* Layout difference records *
....
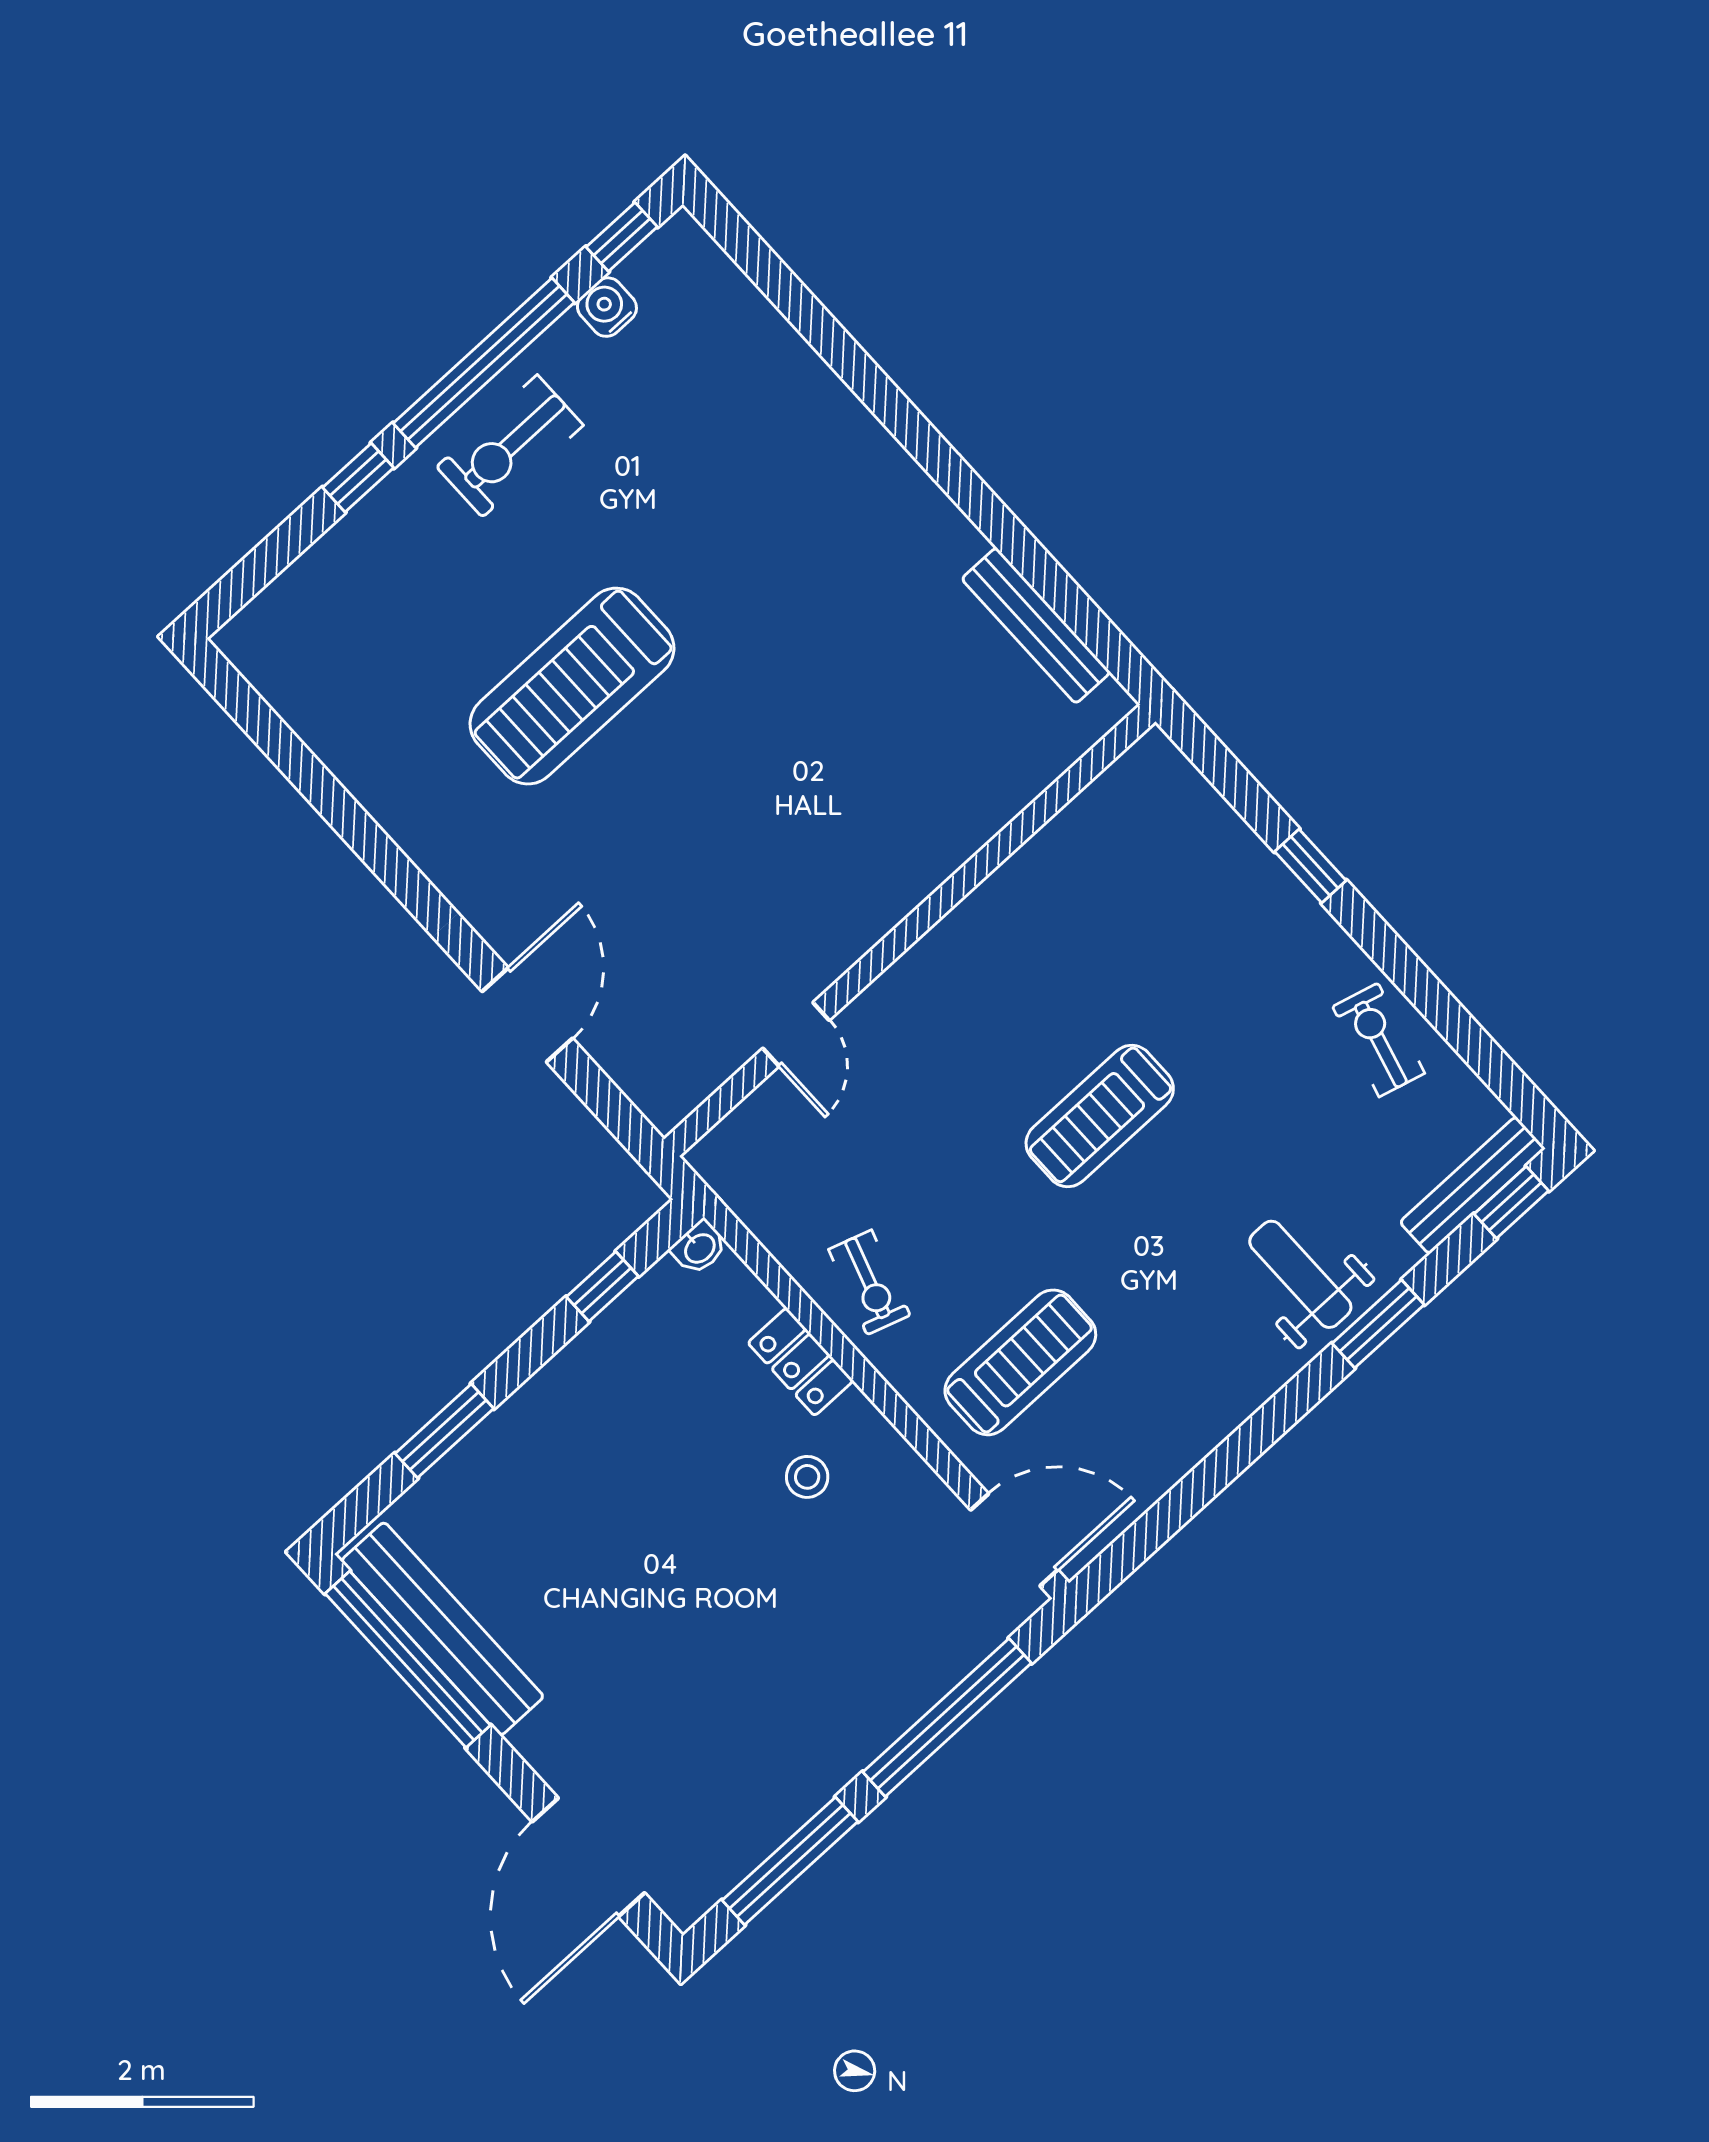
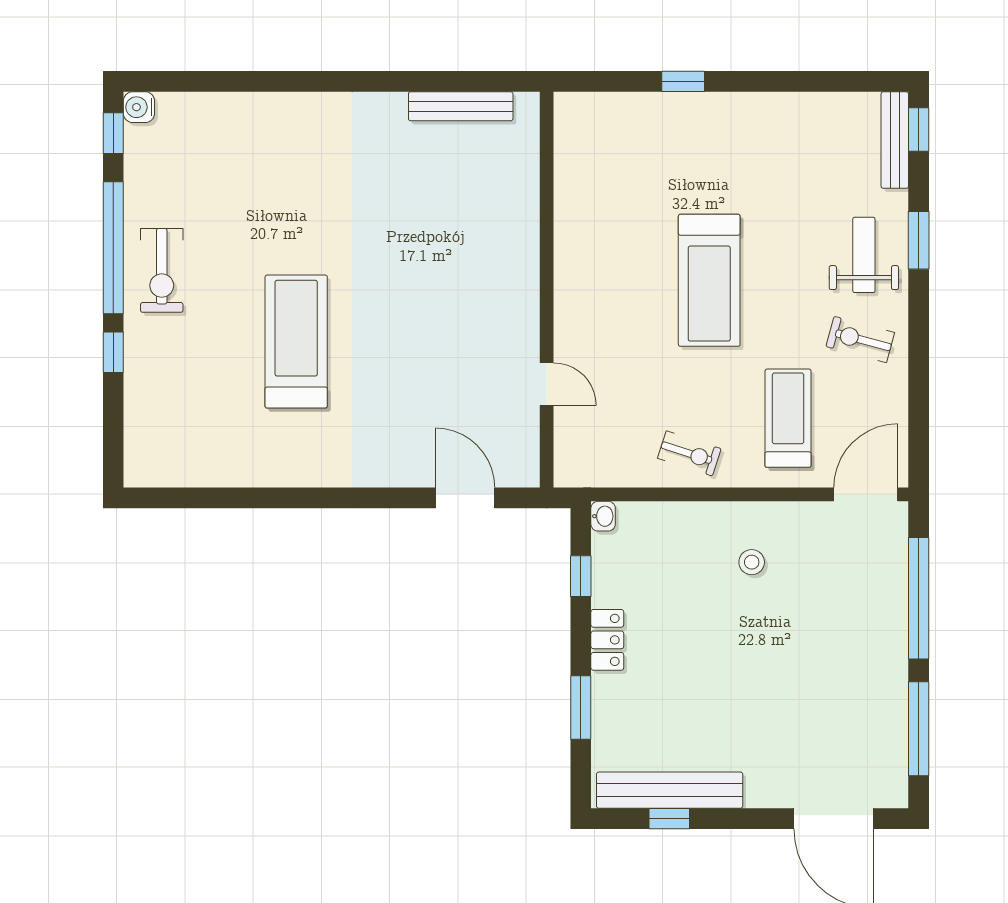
water cooler: (607, 307) -> (139, 107), moved
treadmill: (572, 686) -> (296, 342), turned 180
door: (527, 1015) -> (465, 498), moved
exercise bike: (1379, 1040) -> (860, 339), moved
treadmill: (1100, 1116) -> (709, 280), width x1.37, depth x1.38
weight bench: (1300, 1274) -> (864, 255), turned 90
locker: (801, 1362) -> (607, 640), moved, turned -90
window: (408, 1659) -> (669, 819), width x0.32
....
* Problem statement *
Give back every entry word for word, and drop the pictures as you go.

* Answer for this exercise *
water cooler: (607, 307) -> (139, 107), moved
treadmill: (572, 686) -> (296, 342), turned 180
door: (527, 1015) -> (465, 498), moved
exercise bike: (1379, 1040) -> (860, 339), moved
treadmill: (1100, 1116) -> (709, 280), width x1.37, depth x1.38
weight bench: (1300, 1274) -> (864, 255), turned 90
locker: (801, 1362) -> (607, 640), moved, turned -90
window: (408, 1659) -> (669, 819), width x0.32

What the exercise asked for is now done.